** Assignment **
Every line from the one with "JOY pin SW: D2 -> none" to the final line of the records should be printed exactly as it is, with pictures left out.
____________
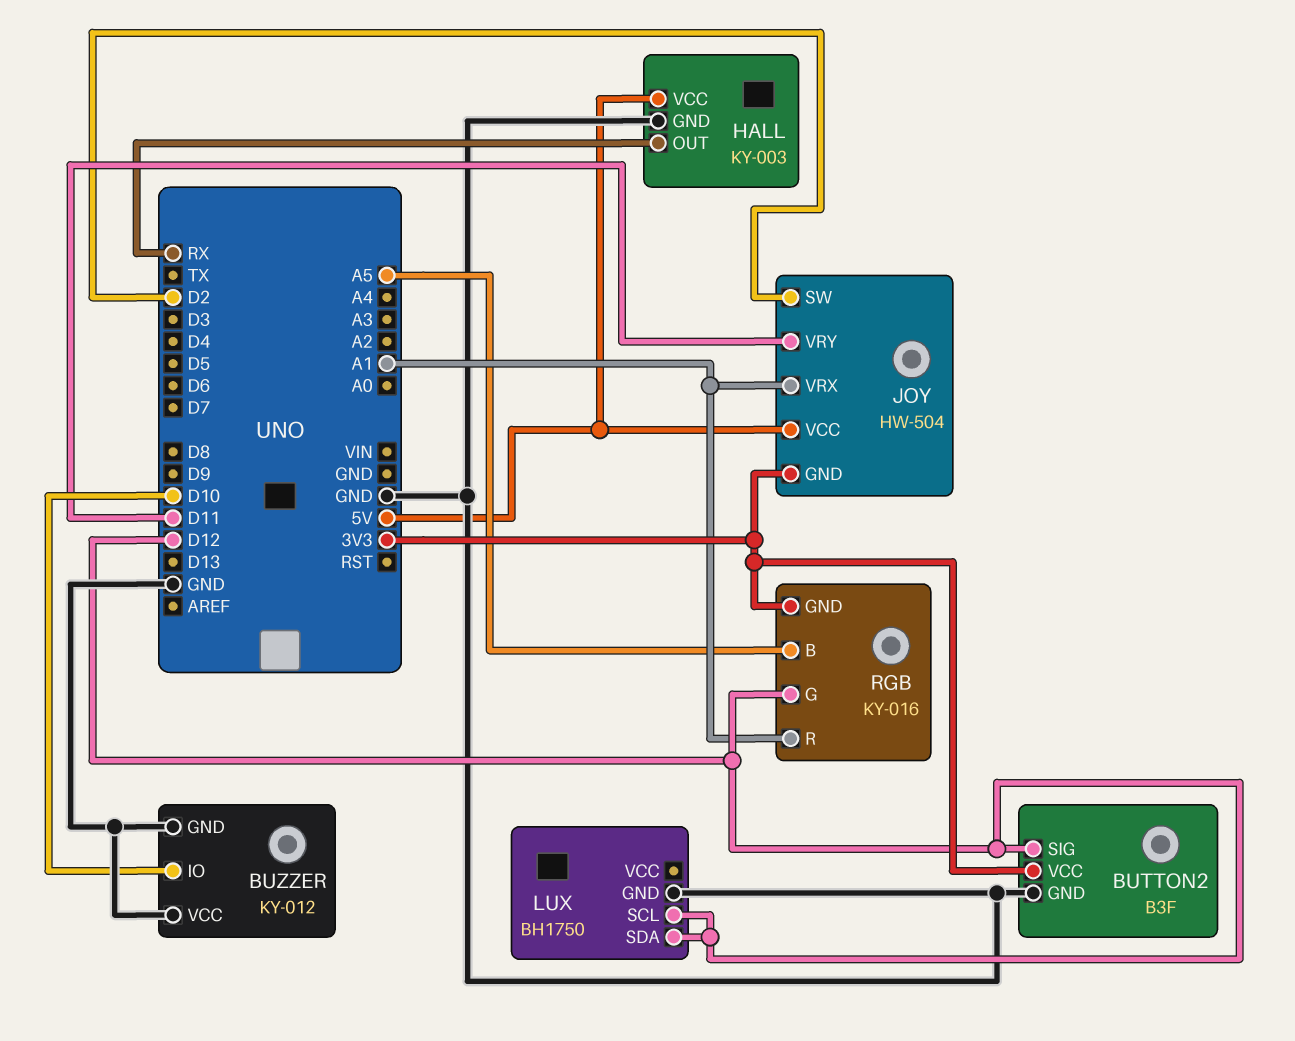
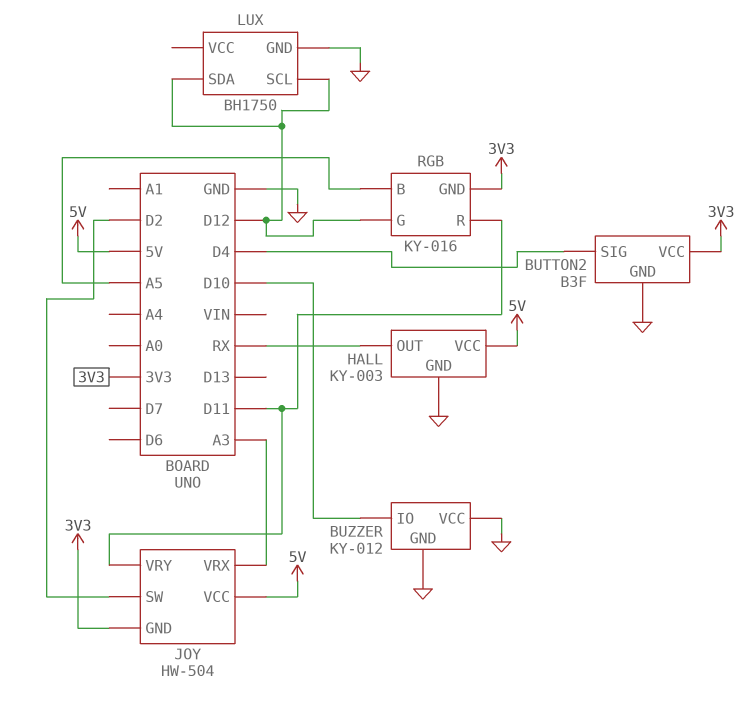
BUTTON2 pin SIG: D12 -> D4
JOY pin VRX: A1 -> A3
RGB pin R: A1 -> D11

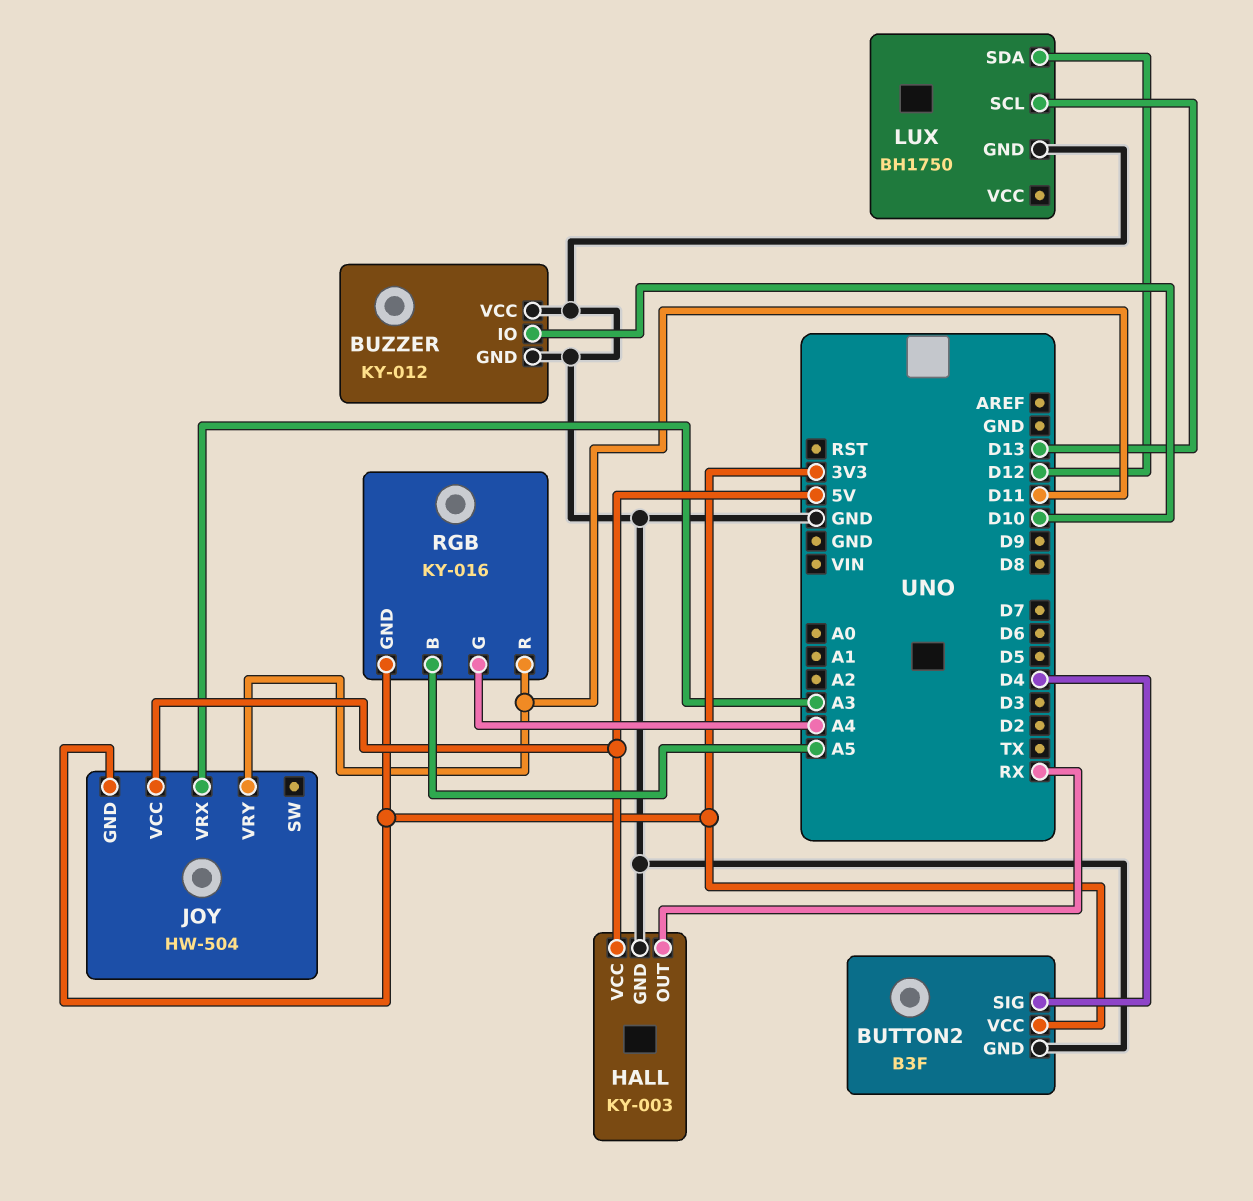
JOY pin SW: D2 -> none
LUX pin SCL: D12 -> D13
RGB pin G: D12 -> A4

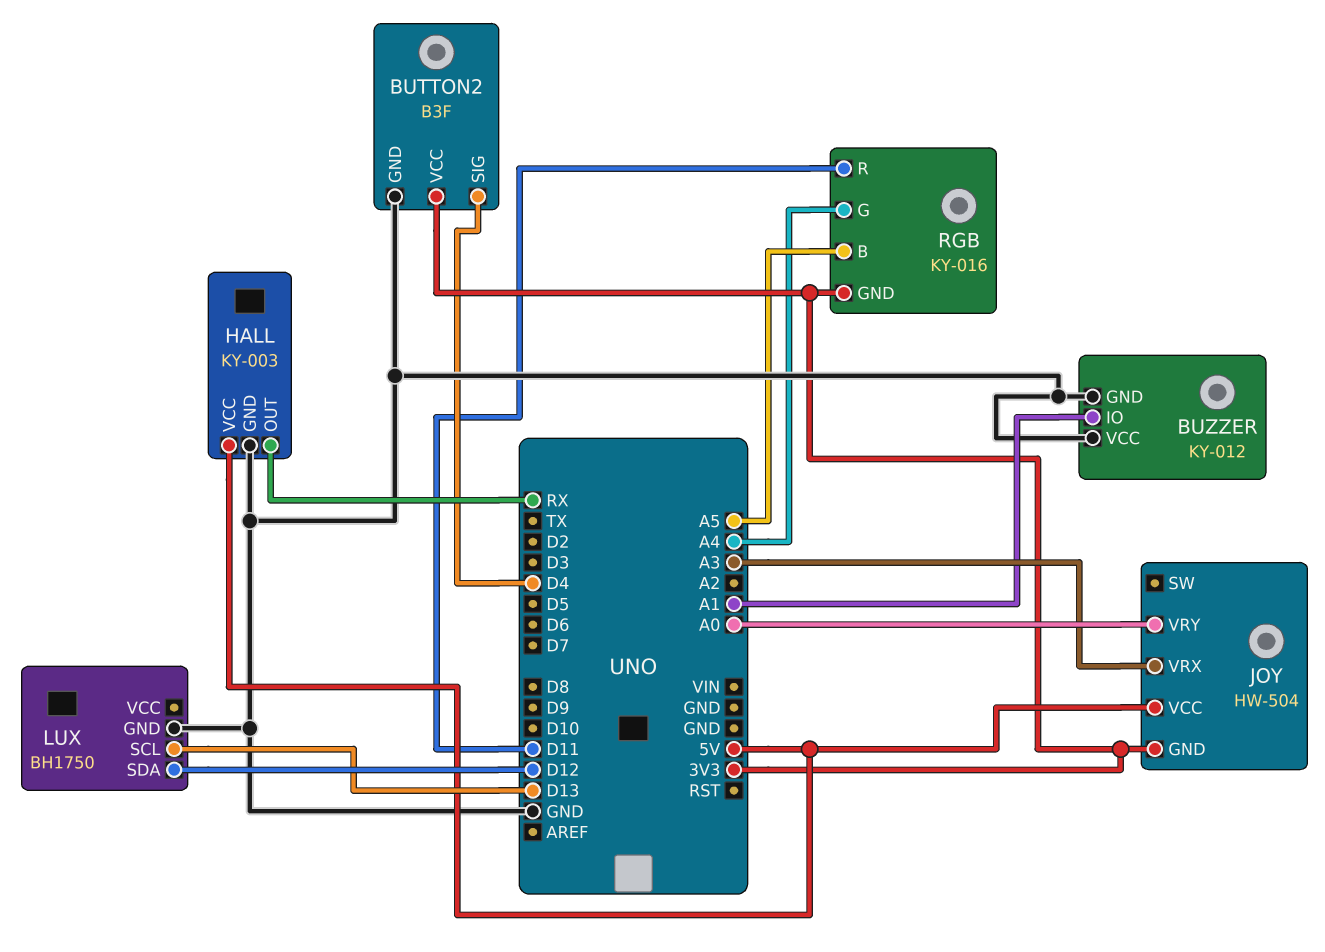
BUZZER pin IO: D10 -> A1
JOY pin VRY: D11 -> A0

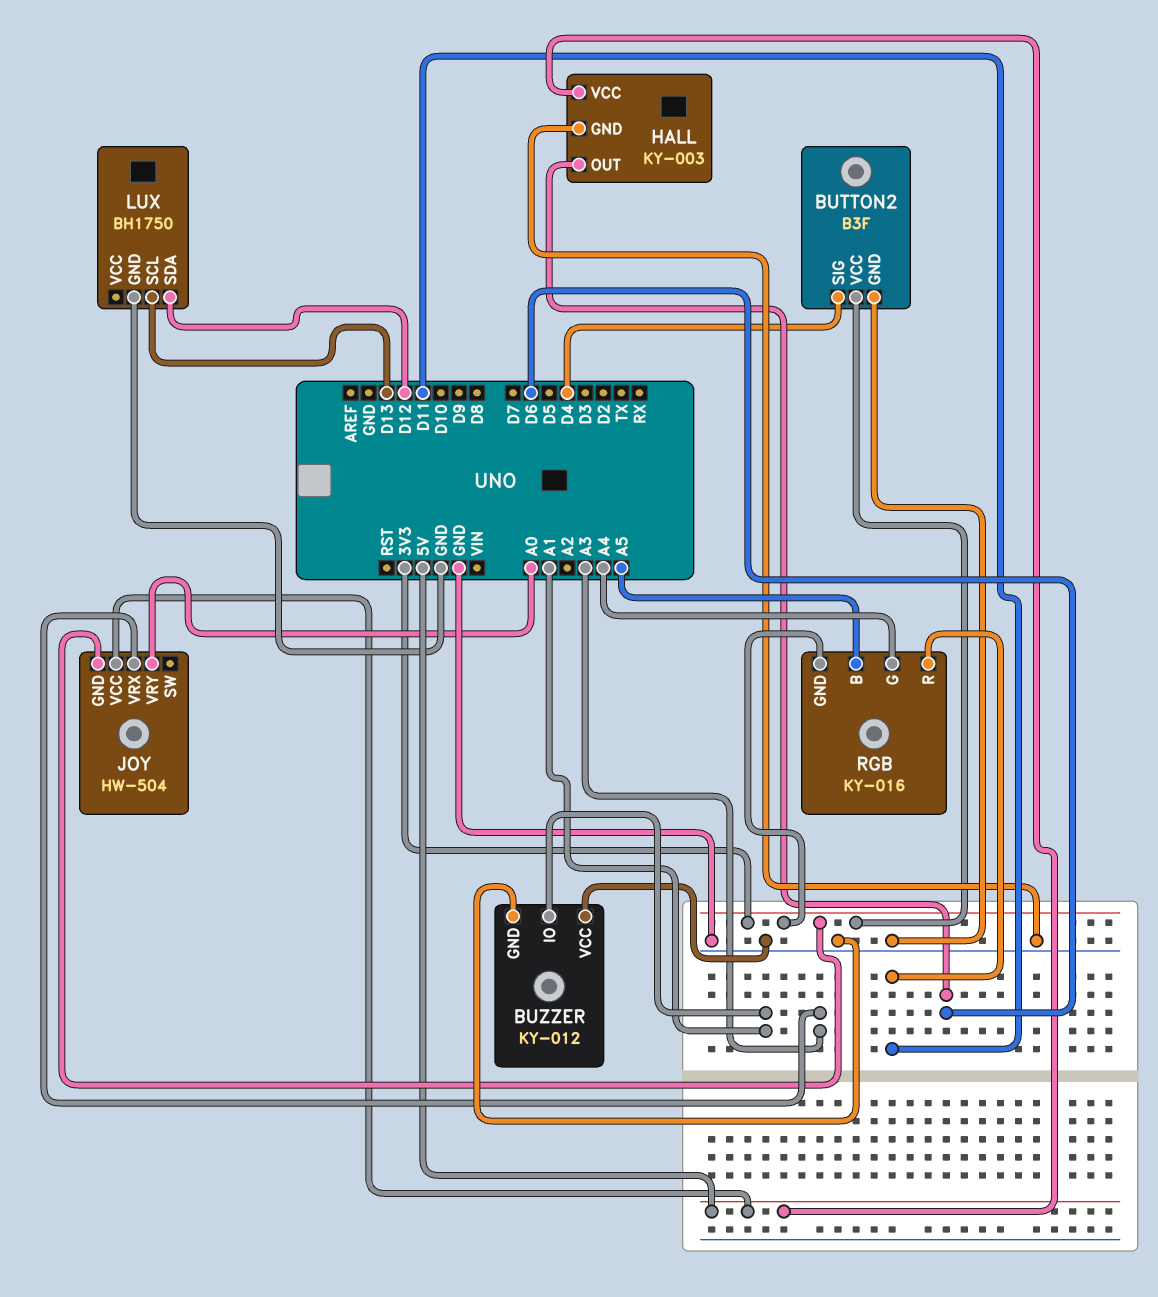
HALL pin OUT: RX -> D6

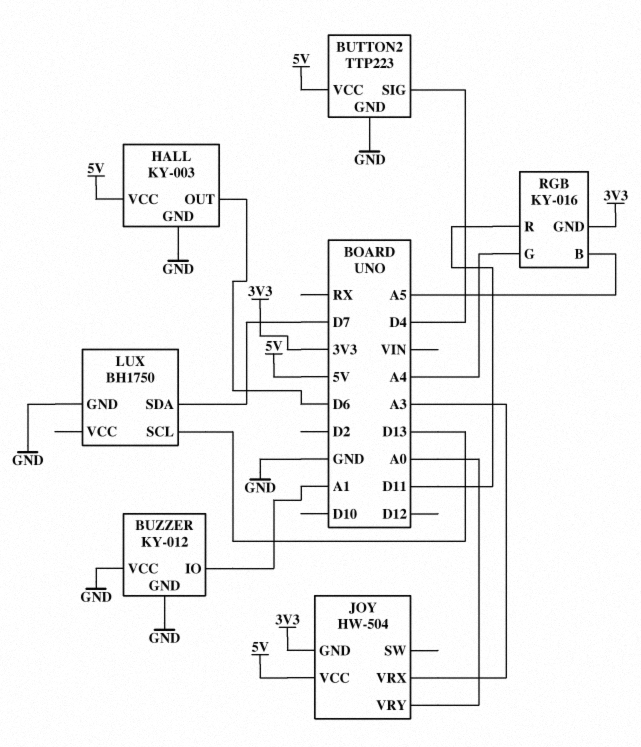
BUTTON2: B3F -> TTP223
BUTTON2 pin VCC: 3V3 -> 5V
LUX pin SDA: D12 -> D7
____________
** Task output **
JOY pin SW: D2 -> none
LUX pin SCL: D12 -> D13
RGB pin G: D12 -> A4

BUZZER pin IO: D10 -> A1
JOY pin VRY: D11 -> A0

HALL pin OUT: RX -> D6

BUTTON2: B3F -> TTP223
BUTTON2 pin VCC: 3V3 -> 5V
LUX pin SDA: D12 -> D7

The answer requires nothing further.